• [WHAT THE TASK ASKS]
Skip the pictures. Transcribe the rest of the data below without changing a word.

• [GIVEN DATA]

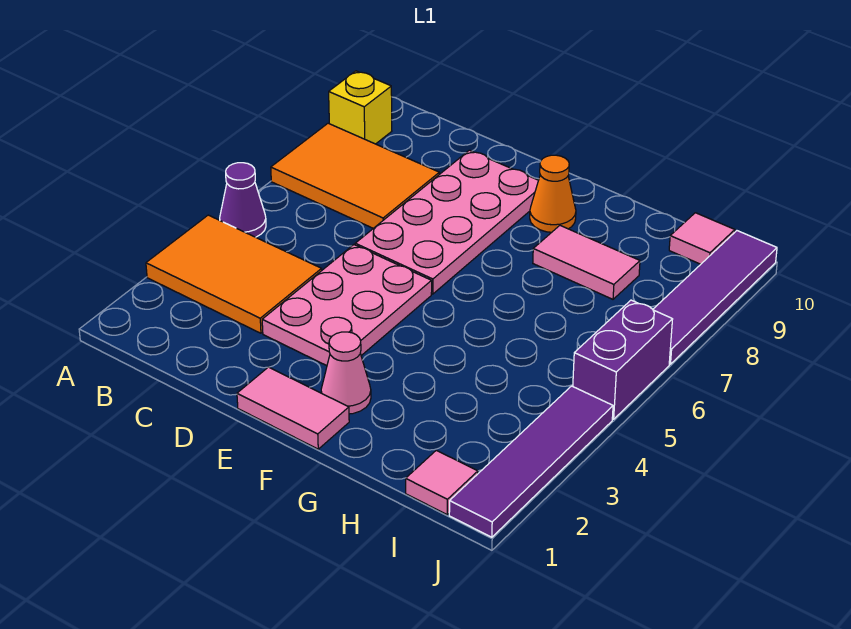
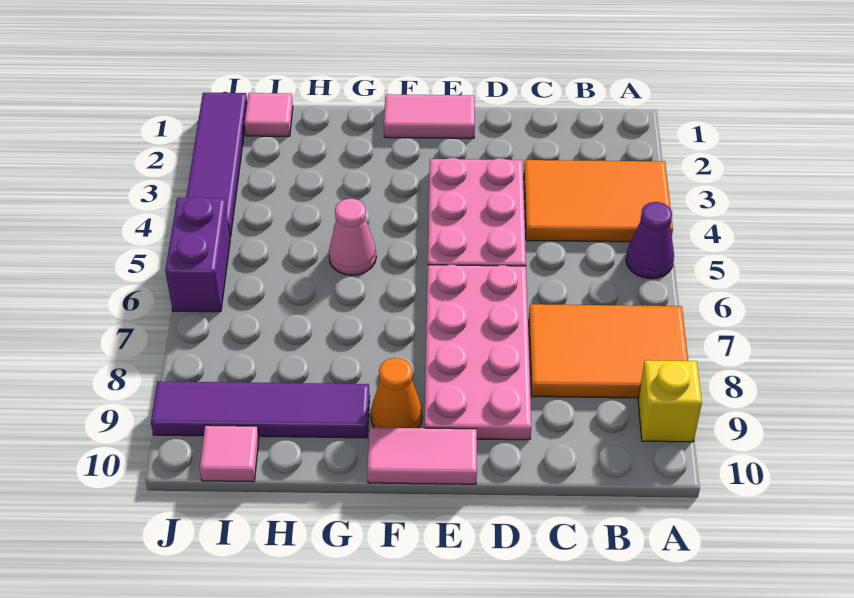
pink cone F2 level 1 -> pink cone G5 level 1
pink tile G8:H8 level 1 -> pink tile E10:F10 level 1
purple tile J7:J10 level 1 -> purple tile G9:J9 level 1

• [FINAL ANSWER]
pink cone F2 level 1 -> pink cone G5 level 1
pink tile G8:H8 level 1 -> pink tile E10:F10 level 1
purple tile J7:J10 level 1 -> purple tile G9:J9 level 1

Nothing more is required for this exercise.